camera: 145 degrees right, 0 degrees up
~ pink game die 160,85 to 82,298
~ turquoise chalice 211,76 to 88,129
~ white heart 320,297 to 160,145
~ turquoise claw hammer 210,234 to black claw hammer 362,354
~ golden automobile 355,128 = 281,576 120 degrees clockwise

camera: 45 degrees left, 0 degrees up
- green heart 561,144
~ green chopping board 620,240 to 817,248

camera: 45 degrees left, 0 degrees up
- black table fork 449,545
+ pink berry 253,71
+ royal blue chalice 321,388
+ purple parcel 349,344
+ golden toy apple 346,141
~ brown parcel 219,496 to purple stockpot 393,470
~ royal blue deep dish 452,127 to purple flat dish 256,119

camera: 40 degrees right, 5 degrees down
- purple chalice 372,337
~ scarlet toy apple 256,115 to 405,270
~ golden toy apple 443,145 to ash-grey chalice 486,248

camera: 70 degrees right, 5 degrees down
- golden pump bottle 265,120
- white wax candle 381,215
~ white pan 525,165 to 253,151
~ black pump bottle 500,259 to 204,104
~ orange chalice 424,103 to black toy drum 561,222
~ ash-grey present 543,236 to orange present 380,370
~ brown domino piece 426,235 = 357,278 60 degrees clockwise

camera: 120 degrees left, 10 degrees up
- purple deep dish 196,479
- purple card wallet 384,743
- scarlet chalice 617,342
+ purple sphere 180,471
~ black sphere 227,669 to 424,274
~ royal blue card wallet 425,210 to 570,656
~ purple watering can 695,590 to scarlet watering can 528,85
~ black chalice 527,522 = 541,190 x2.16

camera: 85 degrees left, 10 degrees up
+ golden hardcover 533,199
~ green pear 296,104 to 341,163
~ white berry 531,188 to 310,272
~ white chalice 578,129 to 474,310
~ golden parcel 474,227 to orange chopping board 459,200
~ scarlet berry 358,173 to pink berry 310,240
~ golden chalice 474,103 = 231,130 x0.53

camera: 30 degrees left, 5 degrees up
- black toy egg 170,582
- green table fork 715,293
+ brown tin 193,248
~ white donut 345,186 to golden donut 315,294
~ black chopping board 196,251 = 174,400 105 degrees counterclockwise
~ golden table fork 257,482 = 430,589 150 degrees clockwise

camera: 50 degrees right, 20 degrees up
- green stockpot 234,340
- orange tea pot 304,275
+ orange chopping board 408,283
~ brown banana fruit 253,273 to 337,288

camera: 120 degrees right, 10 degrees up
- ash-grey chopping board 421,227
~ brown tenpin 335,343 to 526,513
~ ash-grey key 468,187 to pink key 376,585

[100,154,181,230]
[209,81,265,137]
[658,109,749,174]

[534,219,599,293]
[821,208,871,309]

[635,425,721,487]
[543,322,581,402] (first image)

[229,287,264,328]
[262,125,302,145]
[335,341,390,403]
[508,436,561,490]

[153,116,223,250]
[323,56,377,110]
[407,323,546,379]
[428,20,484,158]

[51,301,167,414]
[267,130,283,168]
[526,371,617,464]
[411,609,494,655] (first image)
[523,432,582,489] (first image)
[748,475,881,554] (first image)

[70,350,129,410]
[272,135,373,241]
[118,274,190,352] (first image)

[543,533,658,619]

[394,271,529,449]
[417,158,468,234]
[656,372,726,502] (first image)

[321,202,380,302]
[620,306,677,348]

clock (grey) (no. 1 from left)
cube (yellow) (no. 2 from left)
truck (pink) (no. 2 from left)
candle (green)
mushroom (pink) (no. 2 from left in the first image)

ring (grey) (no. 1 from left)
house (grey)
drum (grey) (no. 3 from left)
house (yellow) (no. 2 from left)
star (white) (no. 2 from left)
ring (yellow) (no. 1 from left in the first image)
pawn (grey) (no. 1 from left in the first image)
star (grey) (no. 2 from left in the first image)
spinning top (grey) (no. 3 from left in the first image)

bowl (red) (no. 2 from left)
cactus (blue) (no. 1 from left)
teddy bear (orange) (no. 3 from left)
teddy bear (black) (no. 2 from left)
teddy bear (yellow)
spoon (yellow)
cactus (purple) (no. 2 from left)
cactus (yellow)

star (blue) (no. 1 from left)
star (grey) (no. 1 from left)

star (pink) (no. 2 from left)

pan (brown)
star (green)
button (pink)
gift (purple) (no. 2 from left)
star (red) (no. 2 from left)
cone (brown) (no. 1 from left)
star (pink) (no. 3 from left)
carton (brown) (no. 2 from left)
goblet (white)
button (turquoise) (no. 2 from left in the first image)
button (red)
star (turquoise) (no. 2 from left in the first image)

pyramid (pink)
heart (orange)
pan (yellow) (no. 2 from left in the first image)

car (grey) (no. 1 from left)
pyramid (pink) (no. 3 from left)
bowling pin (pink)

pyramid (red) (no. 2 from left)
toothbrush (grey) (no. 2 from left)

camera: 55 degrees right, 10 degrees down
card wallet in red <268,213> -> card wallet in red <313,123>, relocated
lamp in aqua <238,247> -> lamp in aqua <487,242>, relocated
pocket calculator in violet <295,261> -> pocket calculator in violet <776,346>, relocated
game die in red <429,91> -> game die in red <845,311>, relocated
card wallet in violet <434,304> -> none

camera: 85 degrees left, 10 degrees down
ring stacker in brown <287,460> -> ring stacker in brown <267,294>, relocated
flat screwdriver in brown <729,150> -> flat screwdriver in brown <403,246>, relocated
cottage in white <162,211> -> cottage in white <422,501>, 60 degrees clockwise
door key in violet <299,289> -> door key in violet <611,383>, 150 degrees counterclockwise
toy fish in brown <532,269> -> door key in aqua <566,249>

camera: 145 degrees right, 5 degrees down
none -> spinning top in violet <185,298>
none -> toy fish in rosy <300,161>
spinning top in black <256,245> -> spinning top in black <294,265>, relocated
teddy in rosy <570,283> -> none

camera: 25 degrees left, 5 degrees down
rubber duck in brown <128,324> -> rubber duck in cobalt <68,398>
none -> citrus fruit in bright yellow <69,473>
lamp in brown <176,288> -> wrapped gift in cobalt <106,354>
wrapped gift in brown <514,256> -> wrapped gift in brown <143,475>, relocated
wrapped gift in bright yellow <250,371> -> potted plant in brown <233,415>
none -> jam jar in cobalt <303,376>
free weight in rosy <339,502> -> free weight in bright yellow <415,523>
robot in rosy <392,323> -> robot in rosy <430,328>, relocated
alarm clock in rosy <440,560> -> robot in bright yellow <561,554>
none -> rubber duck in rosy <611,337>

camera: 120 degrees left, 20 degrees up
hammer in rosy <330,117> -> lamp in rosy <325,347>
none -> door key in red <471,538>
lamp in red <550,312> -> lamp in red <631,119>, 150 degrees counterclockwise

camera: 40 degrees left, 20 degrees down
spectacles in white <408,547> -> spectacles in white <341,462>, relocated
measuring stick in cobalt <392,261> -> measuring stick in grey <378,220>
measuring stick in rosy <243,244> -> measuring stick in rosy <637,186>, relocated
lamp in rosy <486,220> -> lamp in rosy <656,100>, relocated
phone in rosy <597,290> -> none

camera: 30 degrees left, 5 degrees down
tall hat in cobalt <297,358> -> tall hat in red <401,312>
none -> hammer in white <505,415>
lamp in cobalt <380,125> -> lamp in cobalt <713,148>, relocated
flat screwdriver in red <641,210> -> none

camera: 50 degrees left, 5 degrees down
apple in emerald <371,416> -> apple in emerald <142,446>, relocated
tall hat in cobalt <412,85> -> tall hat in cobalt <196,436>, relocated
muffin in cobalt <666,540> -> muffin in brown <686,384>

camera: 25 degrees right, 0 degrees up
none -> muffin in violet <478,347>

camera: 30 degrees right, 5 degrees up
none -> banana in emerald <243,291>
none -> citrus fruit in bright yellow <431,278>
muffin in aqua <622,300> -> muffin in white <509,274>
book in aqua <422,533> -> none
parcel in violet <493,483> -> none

================

TASK TO COMPLETE:
Everything above from the line containing "clock (grey) (no. 1 from left)" down to the line containing "candle (green)" should be copied exactly, both end lines included, and nothing else.

OUTPUT BELOW:
clock (grey) (no. 1 from left)
cube (yellow) (no. 2 from left)
truck (pink) (no. 2 from left)
candle (green)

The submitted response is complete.